**THE TASK:** A verbatim reproduction of the lines below, from the line containing "IC42 pin OUT: GND -> +3V3" through the line containing "R7: 560 (NET1, NET7) -> none", both ends included, is the whole required output.

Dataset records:
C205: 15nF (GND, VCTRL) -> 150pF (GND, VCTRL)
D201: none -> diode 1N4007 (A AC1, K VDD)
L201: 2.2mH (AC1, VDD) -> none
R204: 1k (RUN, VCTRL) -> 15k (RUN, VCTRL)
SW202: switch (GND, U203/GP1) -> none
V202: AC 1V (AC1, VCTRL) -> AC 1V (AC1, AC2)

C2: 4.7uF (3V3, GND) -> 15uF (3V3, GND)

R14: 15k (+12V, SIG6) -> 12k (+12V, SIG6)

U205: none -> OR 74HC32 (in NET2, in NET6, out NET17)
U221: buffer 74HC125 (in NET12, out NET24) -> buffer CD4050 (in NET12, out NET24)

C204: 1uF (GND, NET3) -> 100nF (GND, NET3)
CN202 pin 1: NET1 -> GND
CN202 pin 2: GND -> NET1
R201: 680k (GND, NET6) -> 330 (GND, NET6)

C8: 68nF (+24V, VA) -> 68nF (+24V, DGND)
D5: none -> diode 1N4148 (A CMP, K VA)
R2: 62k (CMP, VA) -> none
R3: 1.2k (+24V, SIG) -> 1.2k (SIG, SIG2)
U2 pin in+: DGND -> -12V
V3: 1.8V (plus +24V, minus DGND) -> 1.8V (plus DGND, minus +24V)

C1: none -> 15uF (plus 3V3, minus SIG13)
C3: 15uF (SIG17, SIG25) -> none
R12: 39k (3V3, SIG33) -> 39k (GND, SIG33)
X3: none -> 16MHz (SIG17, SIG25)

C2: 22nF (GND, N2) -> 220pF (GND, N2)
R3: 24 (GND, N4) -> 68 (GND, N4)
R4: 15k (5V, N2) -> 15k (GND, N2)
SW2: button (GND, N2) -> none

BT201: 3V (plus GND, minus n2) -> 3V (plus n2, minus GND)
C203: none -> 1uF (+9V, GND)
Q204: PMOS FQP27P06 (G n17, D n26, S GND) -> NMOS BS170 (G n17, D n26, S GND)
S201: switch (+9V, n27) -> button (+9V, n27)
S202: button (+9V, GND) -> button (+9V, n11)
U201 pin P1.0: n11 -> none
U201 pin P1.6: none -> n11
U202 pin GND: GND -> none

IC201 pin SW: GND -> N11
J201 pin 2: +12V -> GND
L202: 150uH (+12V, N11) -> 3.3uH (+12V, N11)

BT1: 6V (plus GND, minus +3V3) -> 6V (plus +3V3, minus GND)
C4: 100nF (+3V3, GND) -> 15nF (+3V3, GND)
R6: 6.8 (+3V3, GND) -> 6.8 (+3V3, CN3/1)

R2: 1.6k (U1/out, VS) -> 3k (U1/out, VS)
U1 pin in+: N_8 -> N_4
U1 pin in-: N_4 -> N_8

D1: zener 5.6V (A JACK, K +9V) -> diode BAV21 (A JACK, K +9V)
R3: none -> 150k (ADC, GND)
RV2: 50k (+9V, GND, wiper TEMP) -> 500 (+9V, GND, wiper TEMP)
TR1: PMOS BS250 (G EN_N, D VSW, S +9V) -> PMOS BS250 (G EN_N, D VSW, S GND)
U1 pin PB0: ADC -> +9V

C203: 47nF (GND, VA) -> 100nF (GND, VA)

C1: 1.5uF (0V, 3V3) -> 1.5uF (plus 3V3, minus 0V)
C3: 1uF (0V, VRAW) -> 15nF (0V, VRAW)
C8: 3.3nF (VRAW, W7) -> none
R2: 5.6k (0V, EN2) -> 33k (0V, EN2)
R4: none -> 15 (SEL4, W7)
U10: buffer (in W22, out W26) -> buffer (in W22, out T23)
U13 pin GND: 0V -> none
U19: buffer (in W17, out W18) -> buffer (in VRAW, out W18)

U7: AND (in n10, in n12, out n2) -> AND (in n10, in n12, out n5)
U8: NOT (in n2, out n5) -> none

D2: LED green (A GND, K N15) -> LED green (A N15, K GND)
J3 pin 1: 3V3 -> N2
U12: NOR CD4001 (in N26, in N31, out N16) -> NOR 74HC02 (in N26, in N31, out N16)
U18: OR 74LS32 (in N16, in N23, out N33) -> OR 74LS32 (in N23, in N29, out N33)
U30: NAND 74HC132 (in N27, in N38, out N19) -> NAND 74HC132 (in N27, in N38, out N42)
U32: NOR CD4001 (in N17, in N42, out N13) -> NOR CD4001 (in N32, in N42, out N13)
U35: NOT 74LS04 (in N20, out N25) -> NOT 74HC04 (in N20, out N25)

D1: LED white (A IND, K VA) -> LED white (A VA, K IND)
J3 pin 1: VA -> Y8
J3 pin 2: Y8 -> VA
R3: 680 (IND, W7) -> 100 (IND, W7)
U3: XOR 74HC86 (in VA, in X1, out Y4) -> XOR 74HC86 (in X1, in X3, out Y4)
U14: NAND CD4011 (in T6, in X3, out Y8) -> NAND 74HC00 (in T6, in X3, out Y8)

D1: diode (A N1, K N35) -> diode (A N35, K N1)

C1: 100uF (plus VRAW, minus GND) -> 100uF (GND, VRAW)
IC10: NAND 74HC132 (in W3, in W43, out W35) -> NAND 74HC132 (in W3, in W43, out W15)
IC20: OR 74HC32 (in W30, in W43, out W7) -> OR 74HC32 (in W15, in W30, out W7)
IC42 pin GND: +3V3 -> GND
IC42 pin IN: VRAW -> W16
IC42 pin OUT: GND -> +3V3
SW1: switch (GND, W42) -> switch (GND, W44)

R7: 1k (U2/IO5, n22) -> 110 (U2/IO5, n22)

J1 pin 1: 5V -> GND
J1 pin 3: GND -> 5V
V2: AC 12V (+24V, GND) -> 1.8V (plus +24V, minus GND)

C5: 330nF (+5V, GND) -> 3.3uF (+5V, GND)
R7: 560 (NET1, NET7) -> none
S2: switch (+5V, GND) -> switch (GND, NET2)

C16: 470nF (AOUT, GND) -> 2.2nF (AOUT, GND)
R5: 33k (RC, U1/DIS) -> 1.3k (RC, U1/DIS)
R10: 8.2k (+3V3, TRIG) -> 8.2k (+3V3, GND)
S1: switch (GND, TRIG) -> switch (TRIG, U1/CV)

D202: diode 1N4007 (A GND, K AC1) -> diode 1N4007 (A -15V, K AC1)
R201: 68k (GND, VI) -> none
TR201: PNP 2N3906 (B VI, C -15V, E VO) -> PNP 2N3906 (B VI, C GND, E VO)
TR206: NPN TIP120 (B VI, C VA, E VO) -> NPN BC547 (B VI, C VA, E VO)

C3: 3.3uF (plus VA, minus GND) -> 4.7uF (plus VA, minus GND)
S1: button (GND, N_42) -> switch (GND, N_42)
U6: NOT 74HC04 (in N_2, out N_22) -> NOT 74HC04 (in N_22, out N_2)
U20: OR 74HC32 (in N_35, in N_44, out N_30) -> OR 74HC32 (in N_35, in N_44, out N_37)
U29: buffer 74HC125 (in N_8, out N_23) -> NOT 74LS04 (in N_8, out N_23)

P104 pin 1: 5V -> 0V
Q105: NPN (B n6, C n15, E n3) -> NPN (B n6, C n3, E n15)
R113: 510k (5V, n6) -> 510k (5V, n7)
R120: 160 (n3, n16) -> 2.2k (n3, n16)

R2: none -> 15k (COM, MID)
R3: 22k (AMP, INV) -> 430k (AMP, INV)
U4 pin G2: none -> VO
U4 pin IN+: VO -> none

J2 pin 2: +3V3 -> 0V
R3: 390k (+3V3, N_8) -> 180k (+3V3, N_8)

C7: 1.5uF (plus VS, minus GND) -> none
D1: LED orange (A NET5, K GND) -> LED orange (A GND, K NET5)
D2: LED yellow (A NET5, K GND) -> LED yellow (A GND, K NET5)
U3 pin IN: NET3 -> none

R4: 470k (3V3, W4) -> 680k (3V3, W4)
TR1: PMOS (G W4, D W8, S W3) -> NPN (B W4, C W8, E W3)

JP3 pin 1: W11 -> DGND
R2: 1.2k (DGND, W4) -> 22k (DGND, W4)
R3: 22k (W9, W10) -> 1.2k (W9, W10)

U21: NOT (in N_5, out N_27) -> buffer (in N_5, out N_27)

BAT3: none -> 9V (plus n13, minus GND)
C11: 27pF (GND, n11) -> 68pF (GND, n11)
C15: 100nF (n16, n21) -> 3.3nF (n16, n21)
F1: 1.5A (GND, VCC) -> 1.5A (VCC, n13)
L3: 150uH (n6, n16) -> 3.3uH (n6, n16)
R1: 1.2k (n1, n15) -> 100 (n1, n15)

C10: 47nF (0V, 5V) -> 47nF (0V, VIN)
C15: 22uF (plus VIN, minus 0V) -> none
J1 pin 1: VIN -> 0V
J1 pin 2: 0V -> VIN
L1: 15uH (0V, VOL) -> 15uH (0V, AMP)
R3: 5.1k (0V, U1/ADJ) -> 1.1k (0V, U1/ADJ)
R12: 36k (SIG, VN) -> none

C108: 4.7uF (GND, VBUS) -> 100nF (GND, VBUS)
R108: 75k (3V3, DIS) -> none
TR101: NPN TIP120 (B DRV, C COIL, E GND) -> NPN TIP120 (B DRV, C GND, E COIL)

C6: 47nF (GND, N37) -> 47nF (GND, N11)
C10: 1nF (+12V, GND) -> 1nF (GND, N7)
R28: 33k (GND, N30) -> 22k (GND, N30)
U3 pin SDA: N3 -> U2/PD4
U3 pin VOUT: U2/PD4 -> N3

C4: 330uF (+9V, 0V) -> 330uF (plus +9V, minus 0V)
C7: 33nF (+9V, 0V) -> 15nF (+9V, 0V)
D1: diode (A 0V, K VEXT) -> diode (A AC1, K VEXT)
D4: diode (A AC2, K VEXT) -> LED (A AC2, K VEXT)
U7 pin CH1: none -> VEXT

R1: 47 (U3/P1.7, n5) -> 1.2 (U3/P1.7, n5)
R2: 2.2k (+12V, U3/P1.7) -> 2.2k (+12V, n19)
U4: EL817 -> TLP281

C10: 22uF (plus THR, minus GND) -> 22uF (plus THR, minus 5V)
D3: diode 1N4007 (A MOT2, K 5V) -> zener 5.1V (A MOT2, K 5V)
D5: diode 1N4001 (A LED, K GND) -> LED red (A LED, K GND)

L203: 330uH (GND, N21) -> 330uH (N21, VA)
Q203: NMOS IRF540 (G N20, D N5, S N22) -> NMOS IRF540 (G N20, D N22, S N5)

**WORKED SOLUTION:**
IC42 pin OUT: GND -> +3V3
SW1: switch (GND, W42) -> switch (GND, W44)

R7: 1k (U2/IO5, n22) -> 110 (U2/IO5, n22)

J1 pin 1: 5V -> GND
J1 pin 3: GND -> 5V
V2: AC 12V (+24V, GND) -> 1.8V (plus +24V, minus GND)

C5: 330nF (+5V, GND) -> 3.3uF (+5V, GND)
R7: 560 (NET1, NET7) -> none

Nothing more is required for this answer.